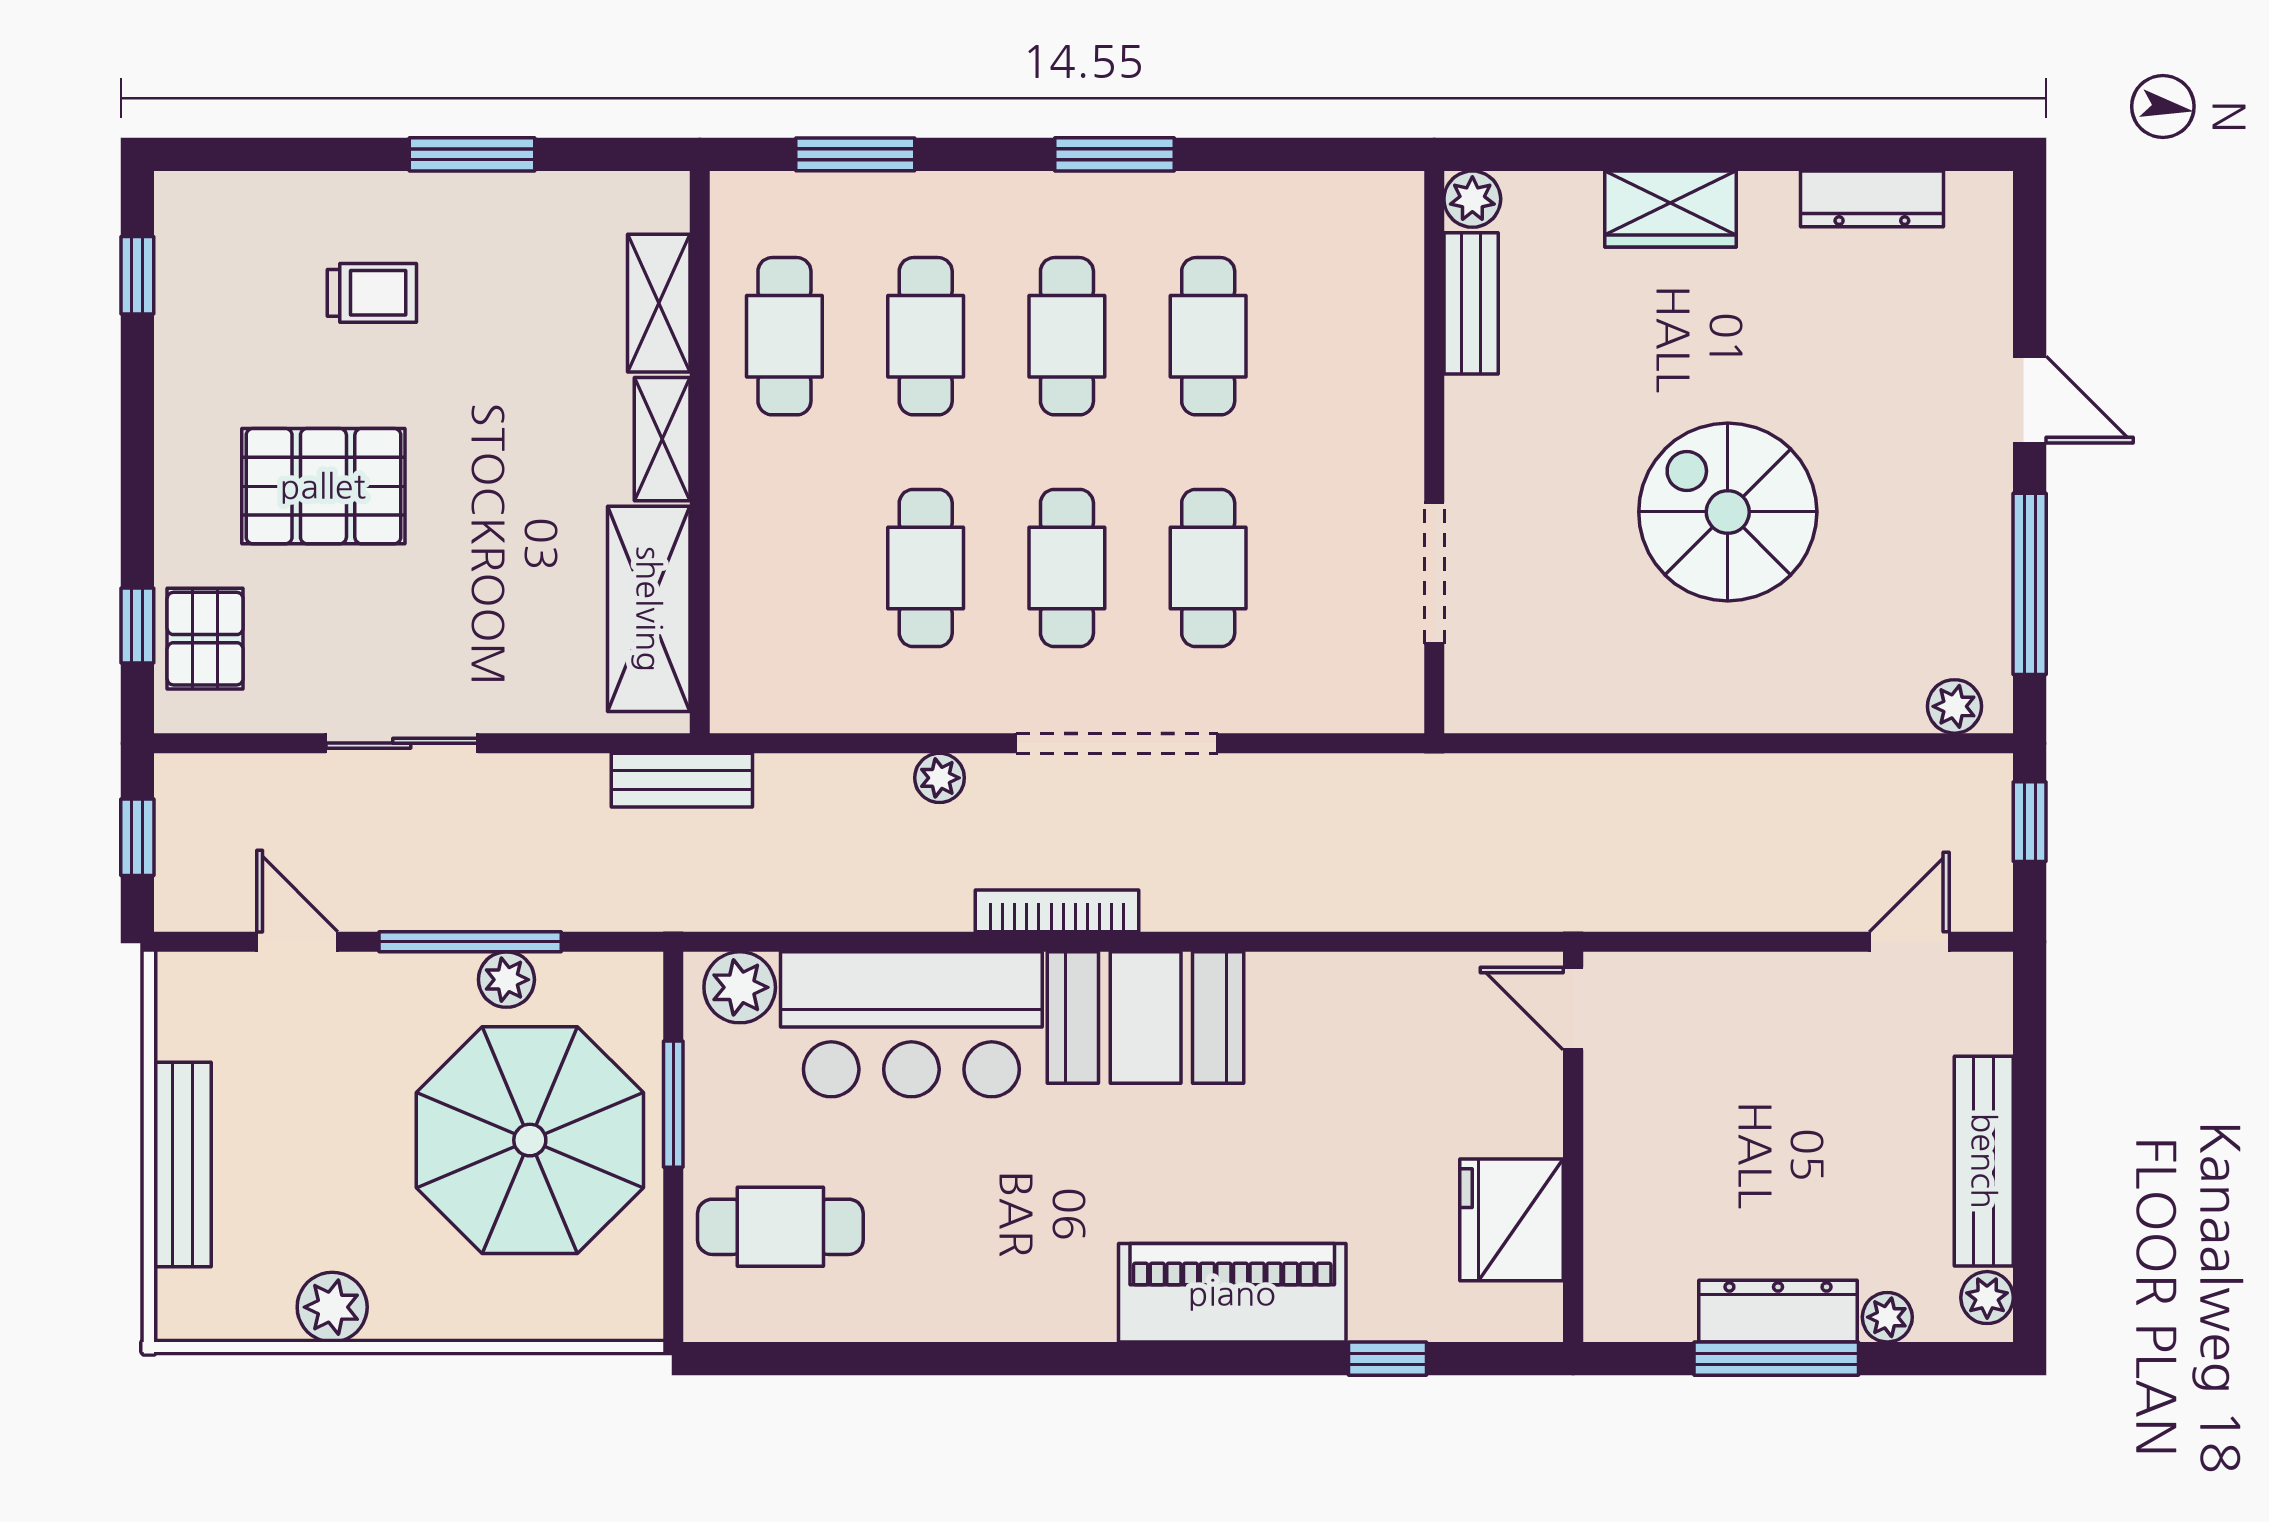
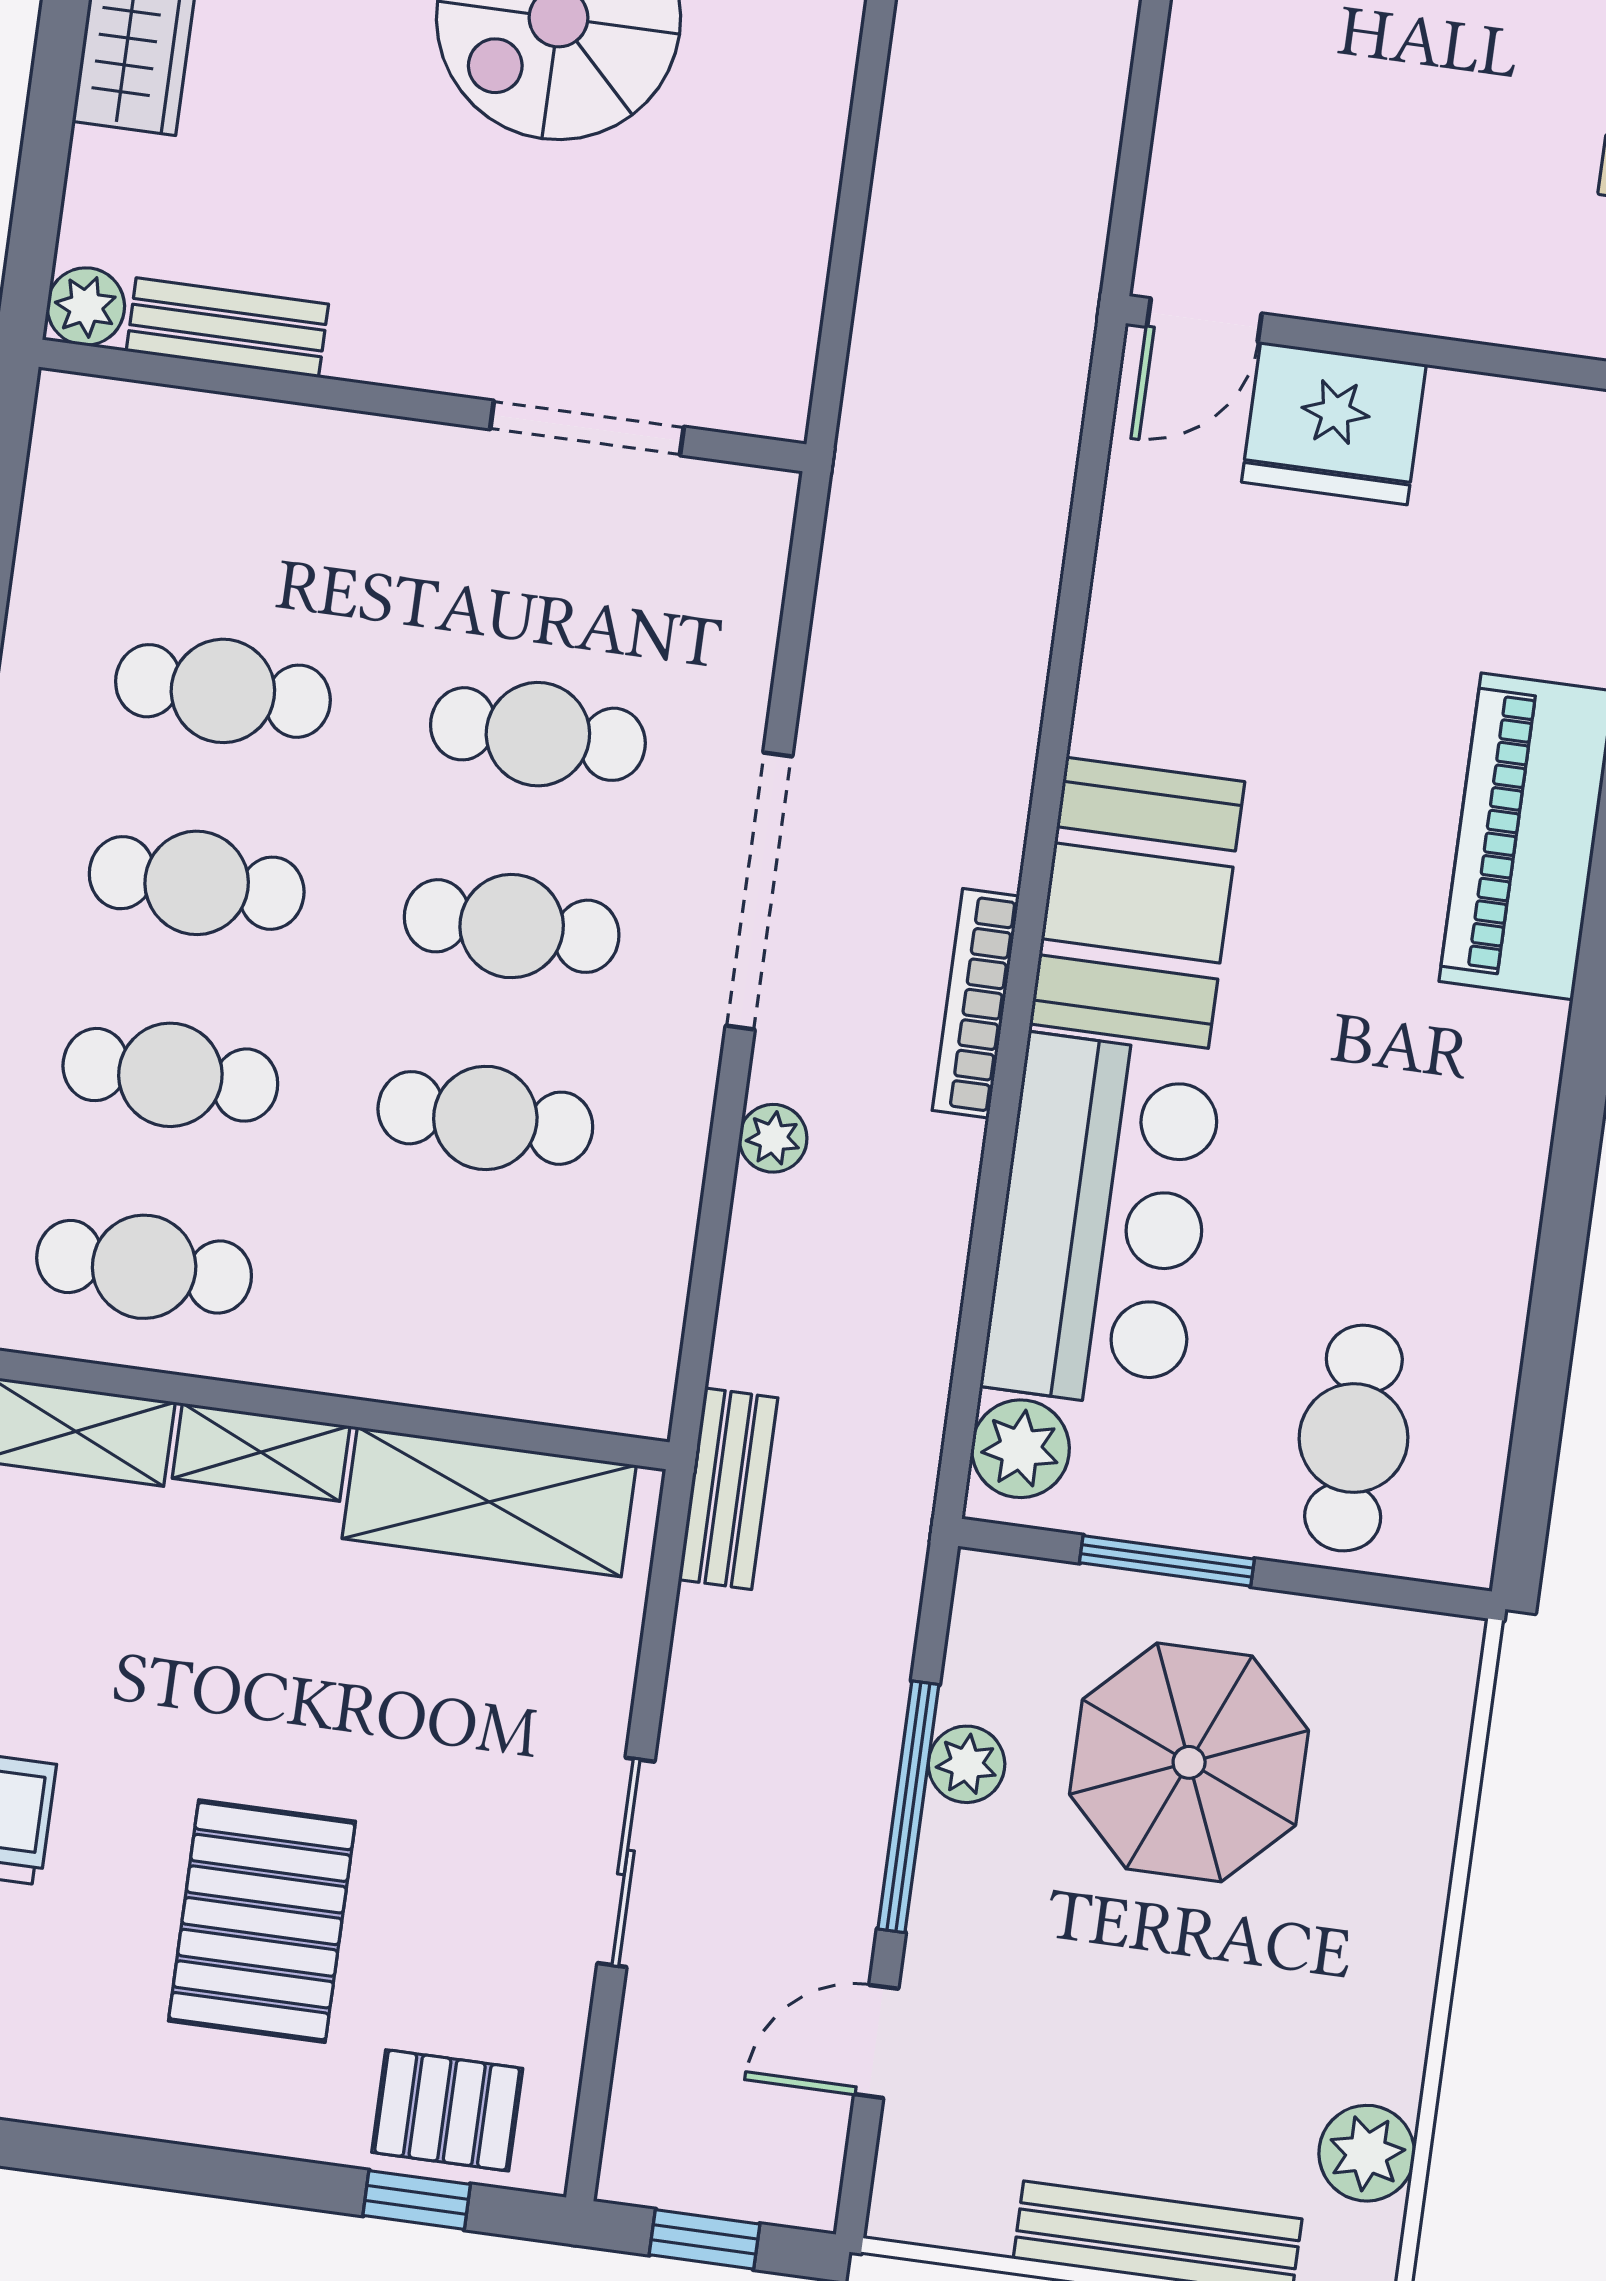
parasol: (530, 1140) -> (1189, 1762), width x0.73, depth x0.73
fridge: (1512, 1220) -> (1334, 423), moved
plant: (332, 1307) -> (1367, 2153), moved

◆ ◆ ◆ ◆

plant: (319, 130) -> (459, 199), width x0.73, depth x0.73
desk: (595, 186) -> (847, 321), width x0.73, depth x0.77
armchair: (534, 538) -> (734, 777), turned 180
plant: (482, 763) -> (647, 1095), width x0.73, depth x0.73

◆ ◆ ◆ ◆

### The problem
Please return only the lines above, starting at the line that has "desk: (595, 186)" and ending at the line that has "plant: (482, 763)", keeping both and leaving each one unchanged.

### Finished exercise
desk: (595, 186) -> (847, 321), width x0.73, depth x0.77
armchair: (534, 538) -> (734, 777), turned 180
plant: (482, 763) -> (647, 1095), width x0.73, depth x0.73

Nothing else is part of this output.